Retype the line where "DIGITS pin DIO: D4 -> D7" appears and each line that follows it down to the last line of the records below. Leave the pictures out.

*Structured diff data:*
************
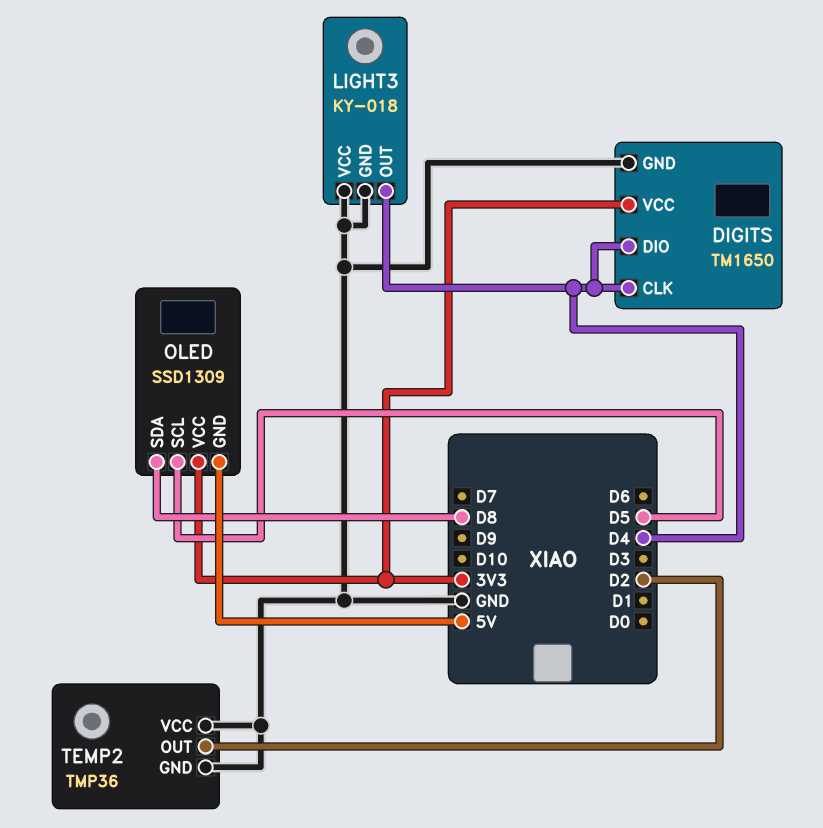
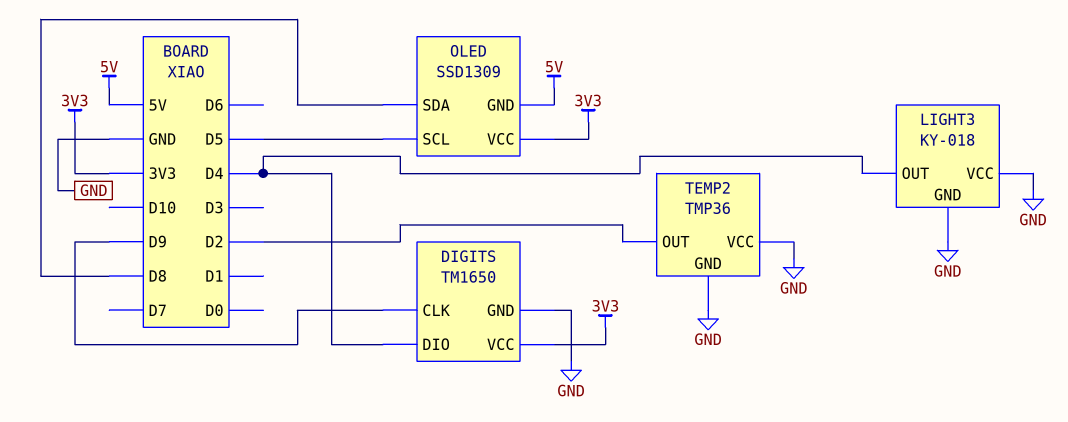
DIGITS pin CLK: D4 -> D9

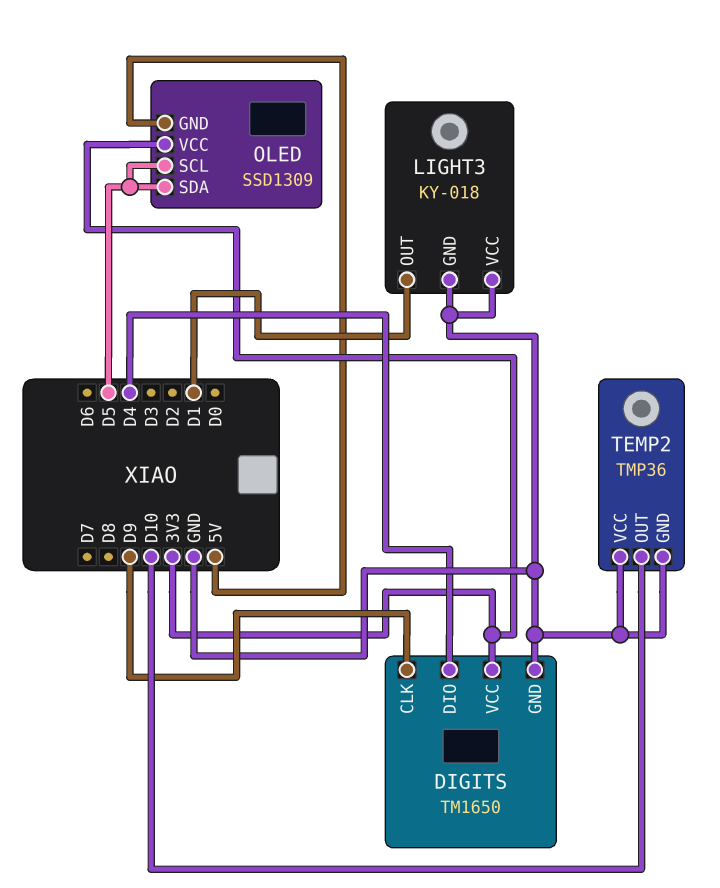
LIGHT3 pin OUT: D4 -> D1
OLED pin SDA: D8 -> D5
TEMP2 pin OUT: D2 -> D10

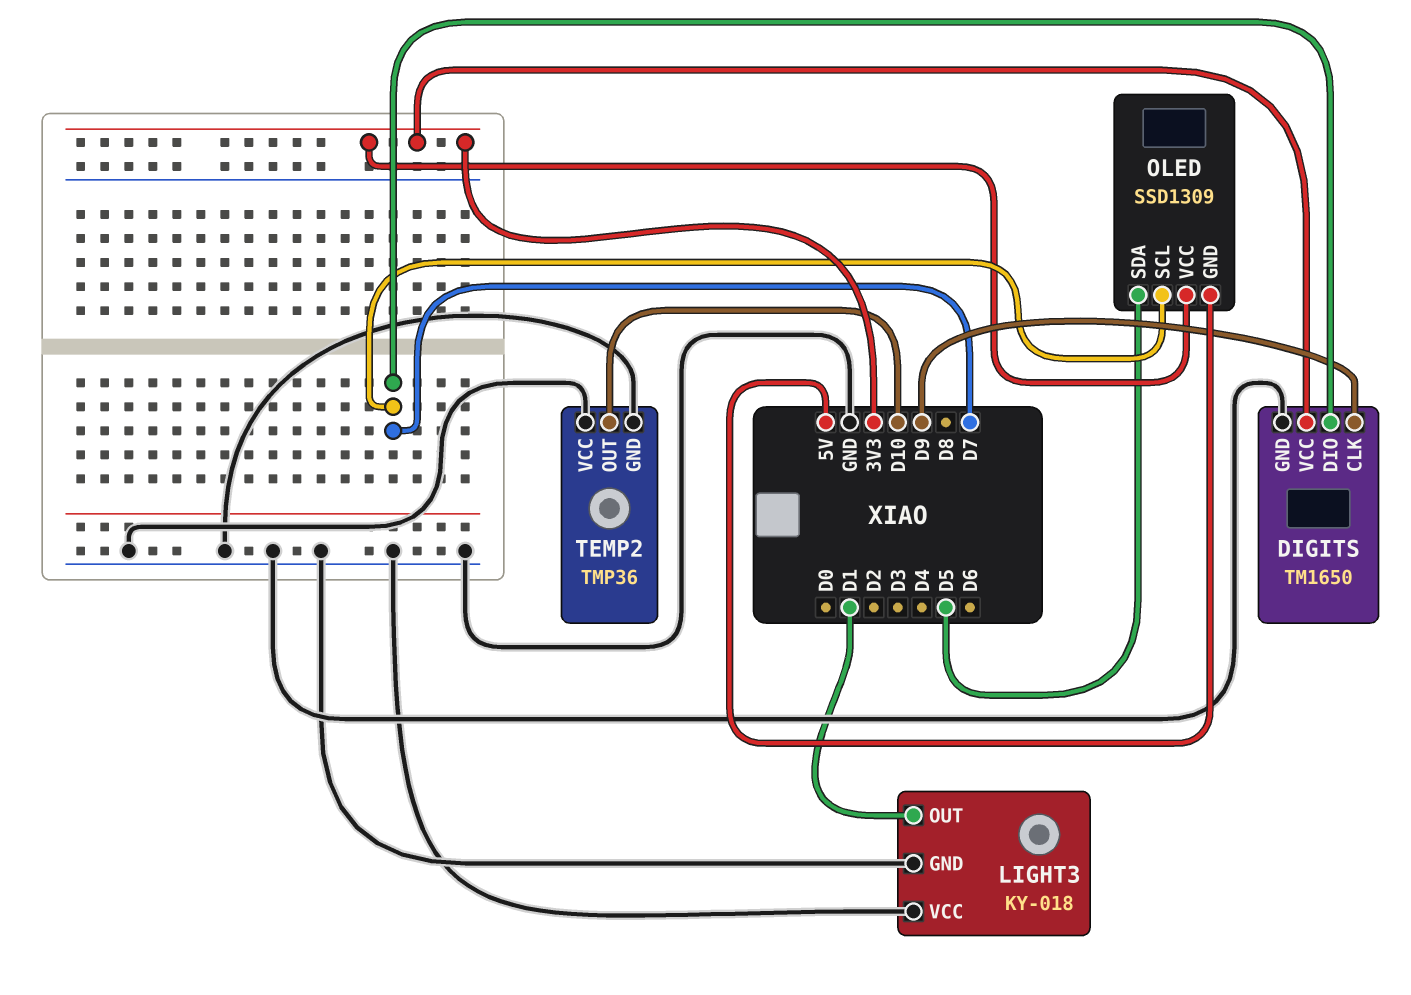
DIGITS pin DIO: D4 -> D7
OLED pin SCL: D5 -> D7

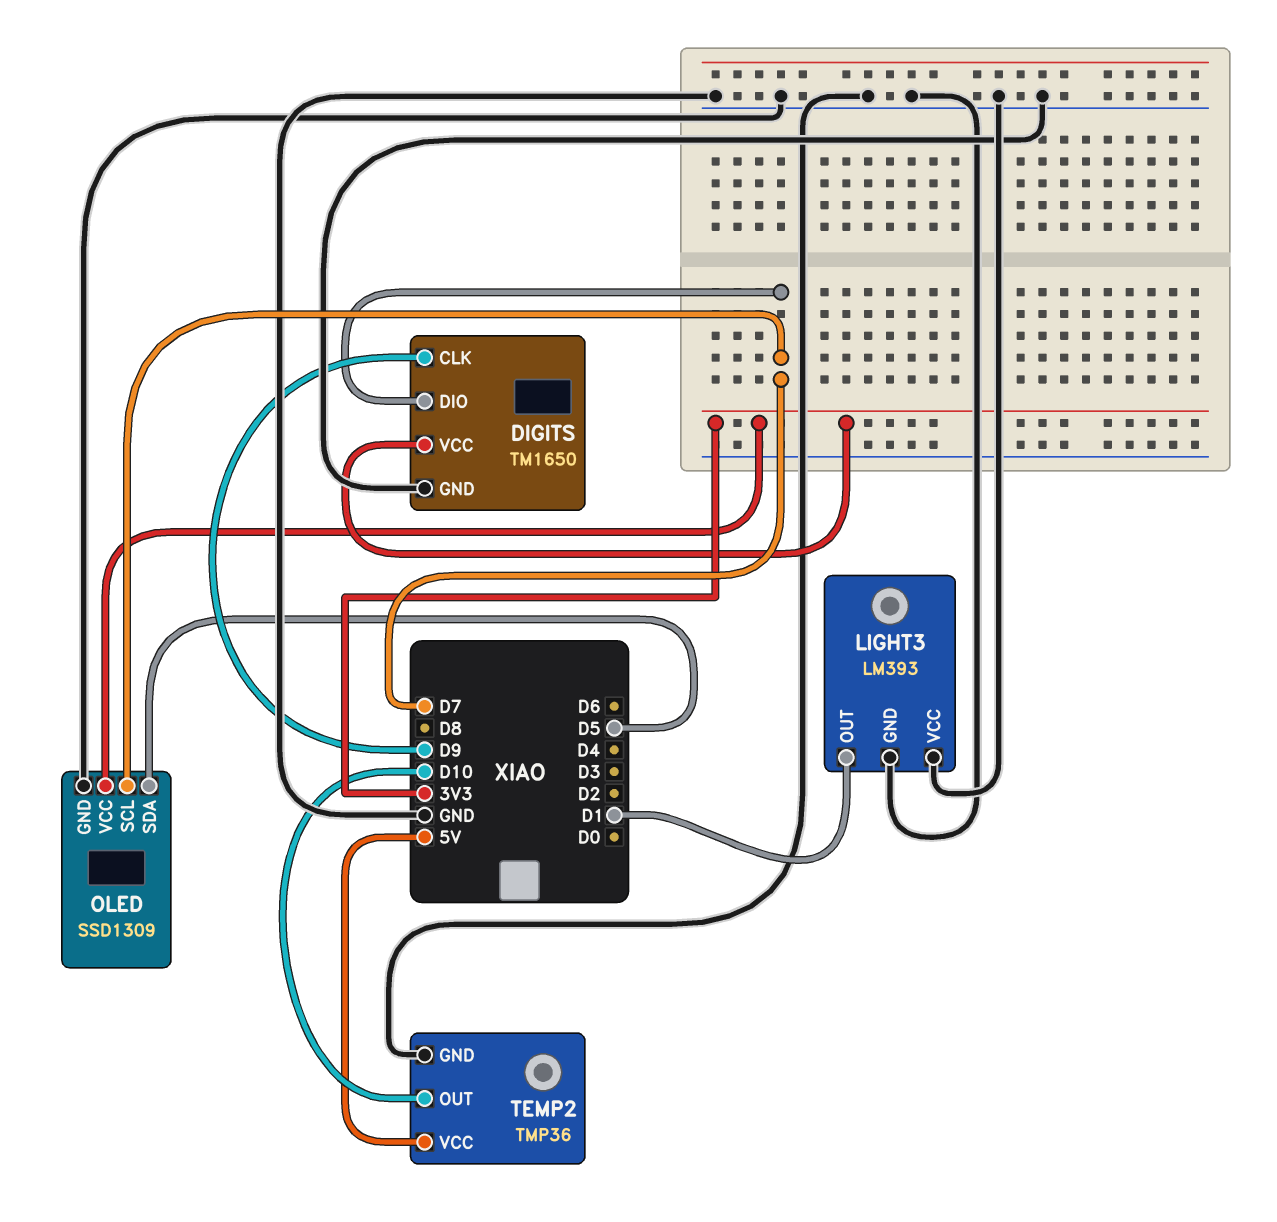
LIGHT3: KY-018 -> LM393
OLED pin GND: 5V -> GND
TEMP2 pin VCC: GND -> 5V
************
*Written solution:*
DIGITS pin DIO: D4 -> D7
OLED pin SCL: D5 -> D7

LIGHT3: KY-018 -> LM393
OLED pin GND: 5V -> GND
TEMP2 pin VCC: GND -> 5V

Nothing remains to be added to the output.